Your objective :: Below is a listing. Gather each line of it that contains "czarny".
- - - - - - -
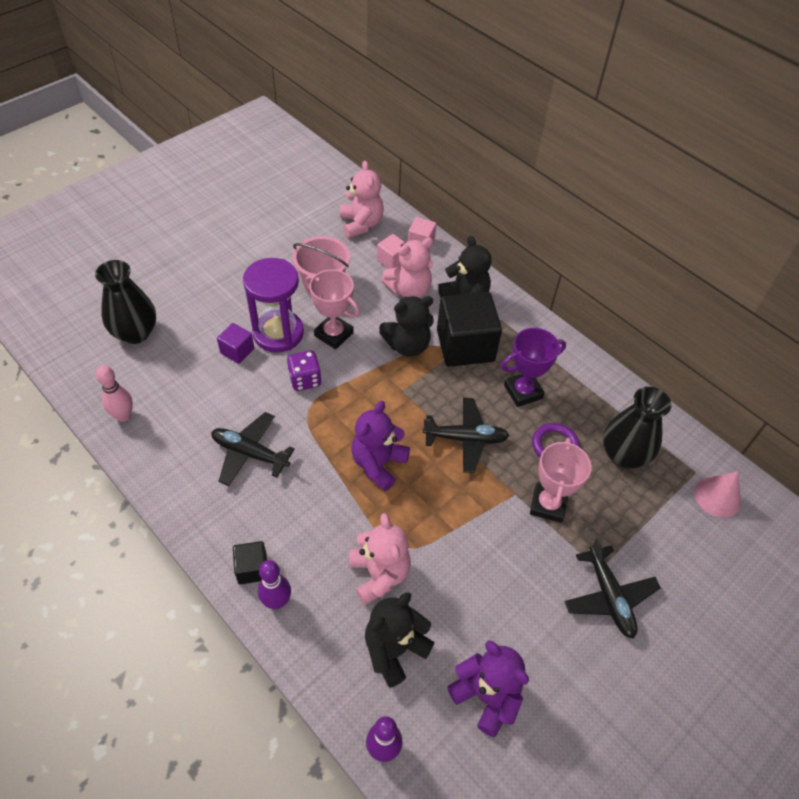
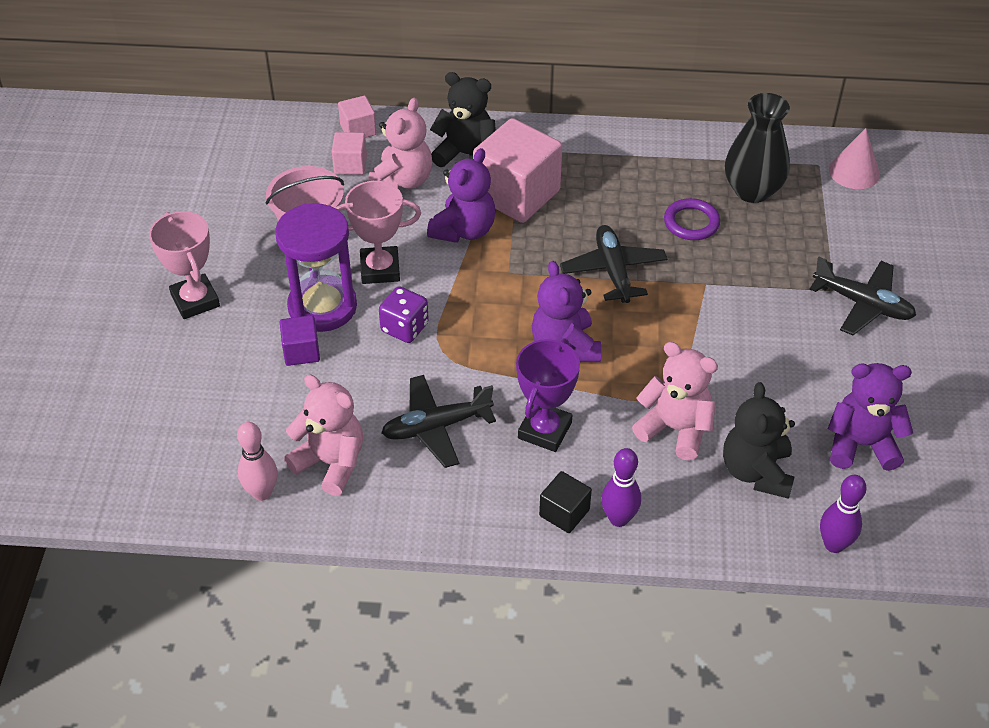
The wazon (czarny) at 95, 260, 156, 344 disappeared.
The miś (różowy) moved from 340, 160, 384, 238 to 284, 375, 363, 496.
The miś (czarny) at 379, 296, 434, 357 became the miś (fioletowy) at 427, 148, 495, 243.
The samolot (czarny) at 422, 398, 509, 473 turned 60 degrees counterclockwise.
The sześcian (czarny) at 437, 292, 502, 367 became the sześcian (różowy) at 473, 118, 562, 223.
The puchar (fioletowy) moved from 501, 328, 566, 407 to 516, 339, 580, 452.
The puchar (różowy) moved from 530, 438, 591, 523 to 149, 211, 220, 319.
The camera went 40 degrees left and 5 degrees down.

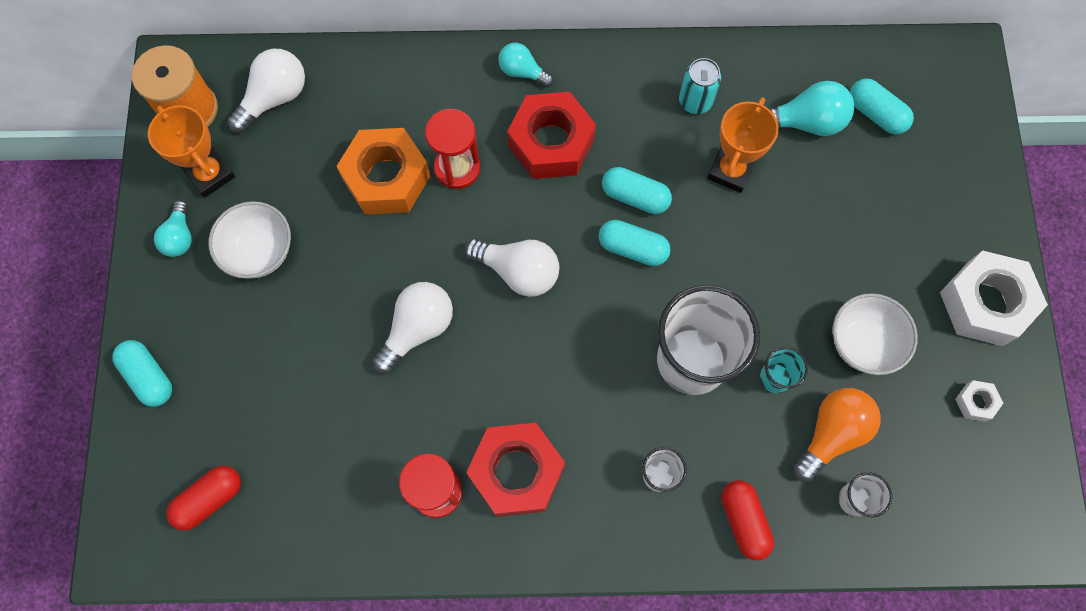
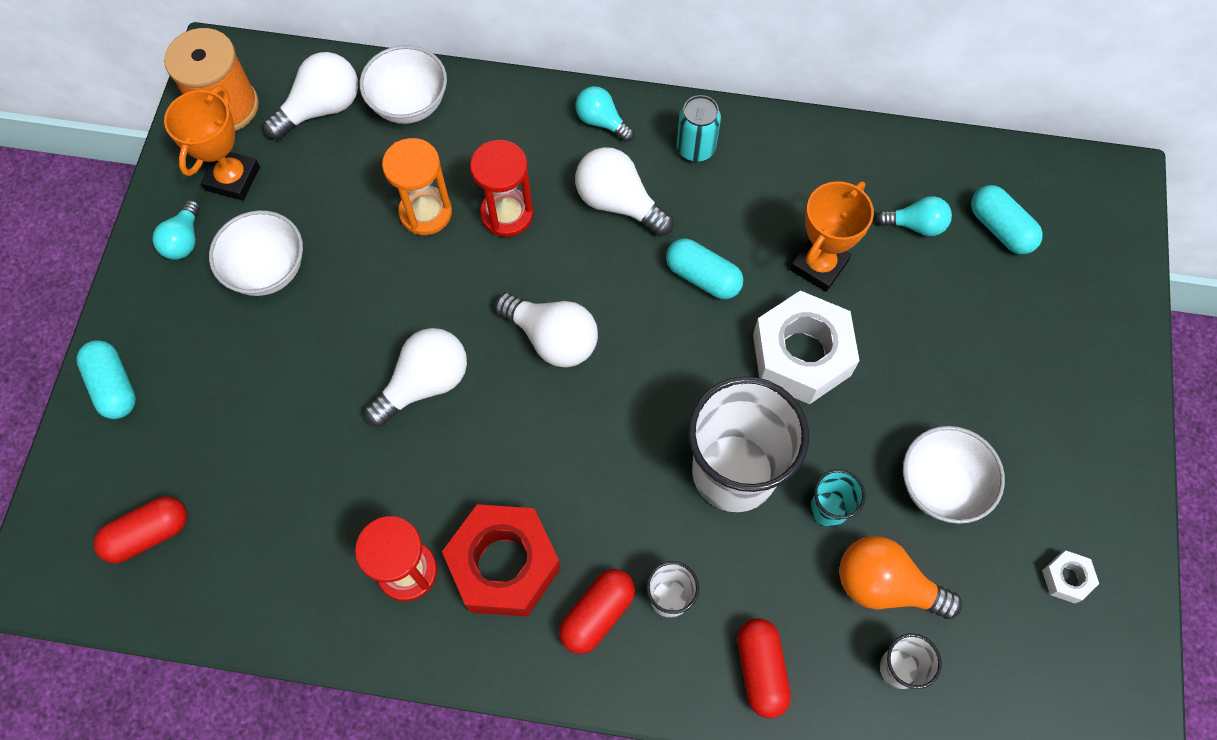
The puchar (pomarańczowy) at 148, 105, 235, 198 turned 45 degrees clockwise.
The nakrętka (pomarańczowy) at 336, 128, 430, 214 was replaced by the klepsydra (pomarańczowy) at 382, 138, 452, 235.
The nakrętka (czerwony) at 507, 92, 596, 179 was replaced by the żarówka (biały) at 575, 147, 674, 236.
The kapsułka (turkusowy) at 599, 220, 670, 266 disappeared.
The puszka (turkusowy) moved from 679, 58, 721, 114 to 677, 95, 721, 162.
The żarówka (turkusowy) at 769, 81, 854, 136 changed to 0.63 times the size.
The żarówka (pomarańczowy) at 793, 388, 881, 482 turned 120 degrees counterclockwise.
The nakrętka (biały) moved from 940, 250, 1048, 346 to 753, 291, 860, 404.
The miska (biały) at 359, 45, 447, 124 appeared.
The kapsułka (czerwony) at 559, 569, 635, 654 appeared.
The camera went 10 degrees right and 5 degrees down.

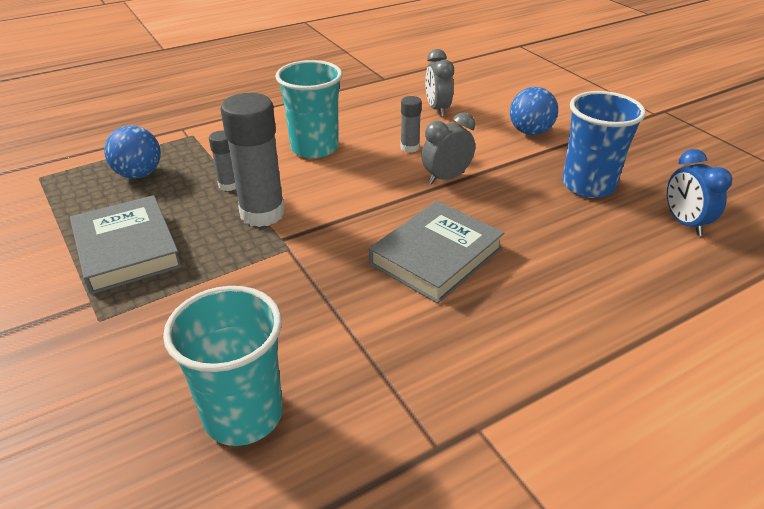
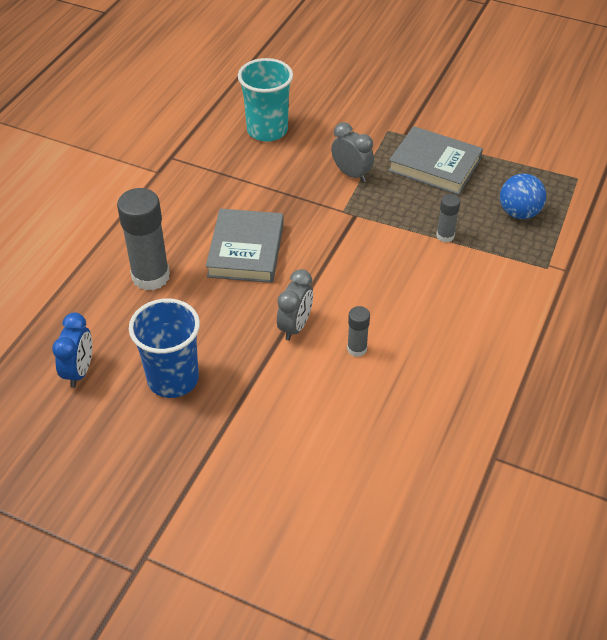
The klej w sztyfcie (szary) moved from 221, 93, 285, 227 to 117, 188, 170, 291.
The szklanka (turkusowy) at 275, 60, 343, 159 disappeared.
The budzik (szary) moved from 425, 49, 454, 117 to 331, 122, 374, 182.
The piłka (niebieski) at 510, 87, 558, 135 disappeared.
The budzik (niebieski) at 667, 149, 732, 236 turned 60 degrees clockwise.
The camera went 145 degrees right and 10 degrees up.

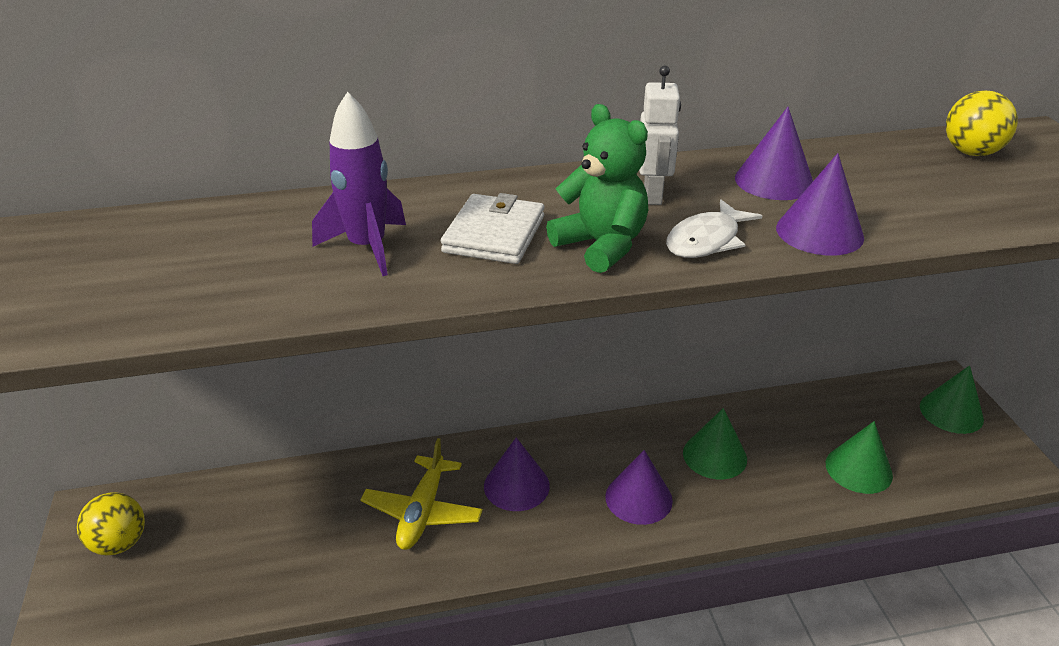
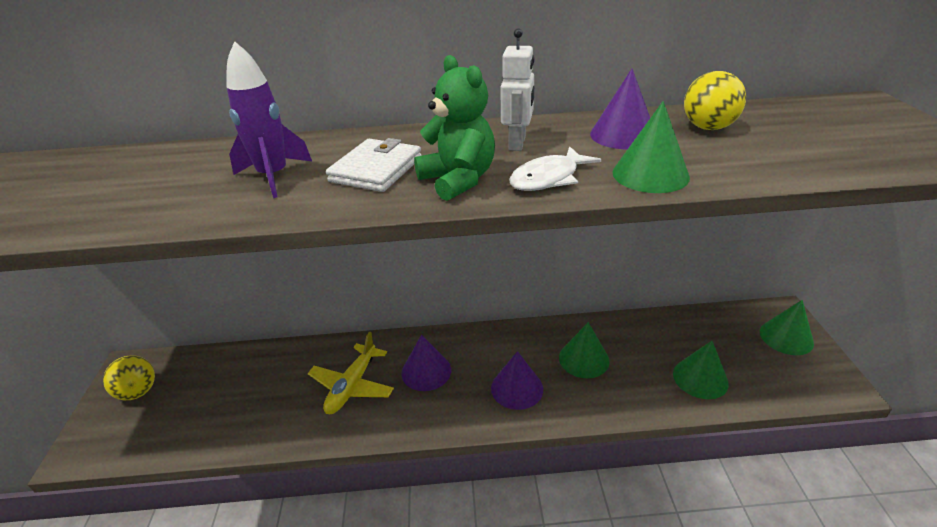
The stożek (fioletowy) at 776, 153, 864, 256 became the stożek (zielony) at 612, 101, 690, 193.
The piłka (żółty) moved from 946, 90, 1018, 156 to 684, 71, 746, 130.
The camera went 10 degrees right and 0 degrees up.

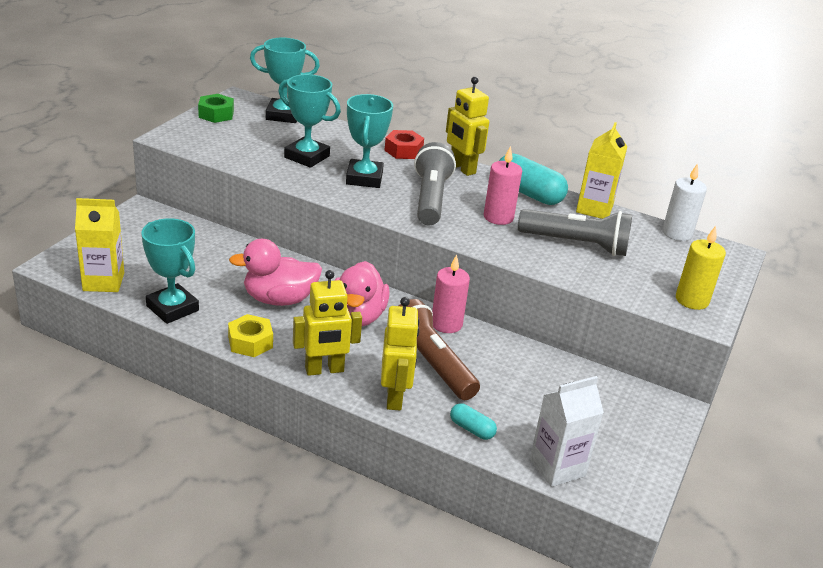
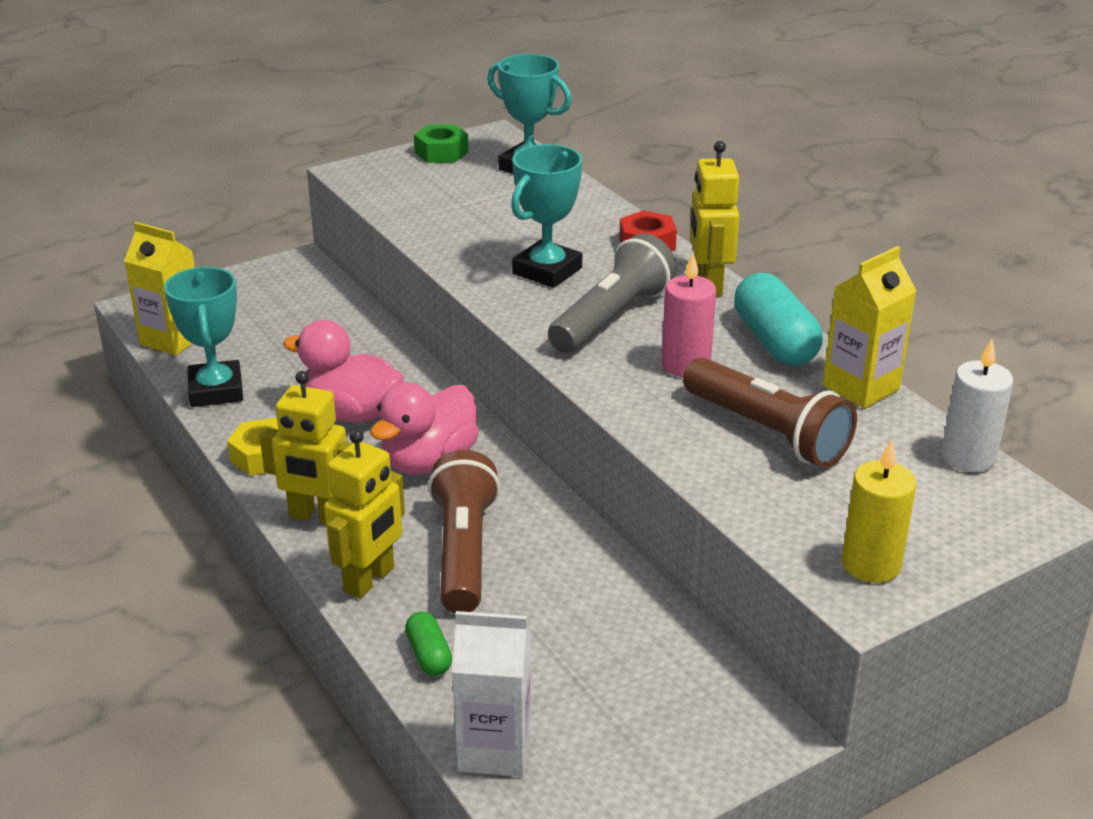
The puchar (turkusowy) at 278, 74, 341, 168 disappeared.
The świeca (różowy) at 432, 254, 470, 333 disappeared.
The kapsułka (turkusowy) at 450, 403, 497, 440 became the kapsułka (zielony) at 405, 611, 452, 676.
The latarka (szary) at 518, 209, 632, 256 became the latarka (brązowy) at 683, 357, 857, 468.
The camera went 35 degrees right and 0 degrees up.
- - - - - - -
Solution below ::
The wazon (czarny) at 95, 260, 156, 344 disappeared.
The miś (czarny) at 379, 296, 434, 357 became the miś (fioletowy) at 427, 148, 495, 243.
The samolot (czarny) at 422, 398, 509, 473 turned 60 degrees counterclockwise.
The sześcian (czarny) at 437, 292, 502, 367 became the sześcian (różowy) at 473, 118, 562, 223.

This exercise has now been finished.